-- Dataset content follows --

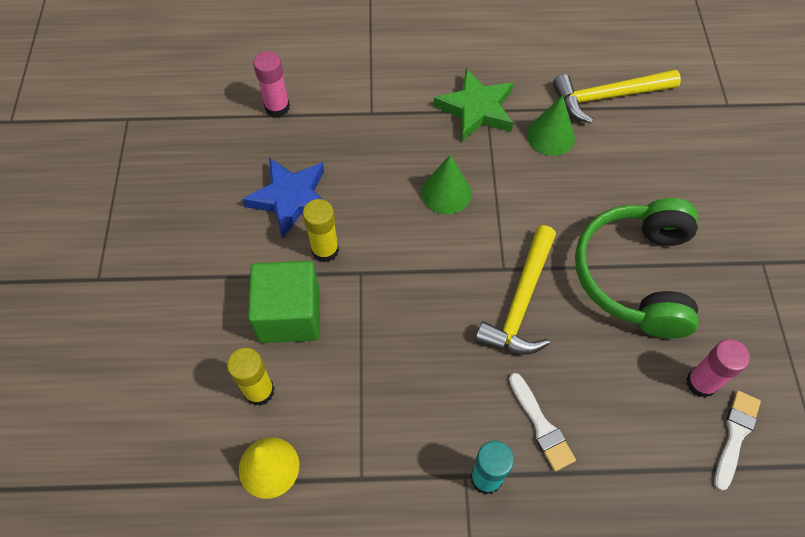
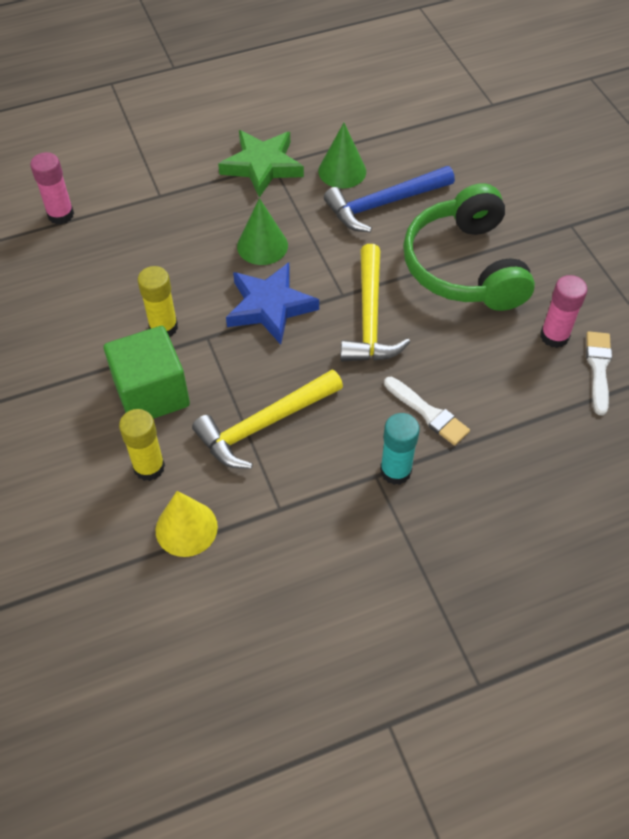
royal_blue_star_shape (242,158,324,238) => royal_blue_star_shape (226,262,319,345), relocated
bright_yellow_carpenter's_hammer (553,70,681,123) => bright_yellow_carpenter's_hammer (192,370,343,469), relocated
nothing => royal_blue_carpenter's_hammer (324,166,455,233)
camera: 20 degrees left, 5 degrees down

-- Dataset content concluded --

What needs to be done » Repeat, exactly, every line from the one containing "bright_yellow_carpenter's_hammer (553,70,681,123) =>" through the final line of the listing above, adding nothing.

Solution below »
bright_yellow_carpenter's_hammer (553,70,681,123) => bright_yellow_carpenter's_hammer (192,370,343,469), relocated
nothing => royal_blue_carpenter's_hammer (324,166,455,233)
camera: 20 degrees left, 5 degrees down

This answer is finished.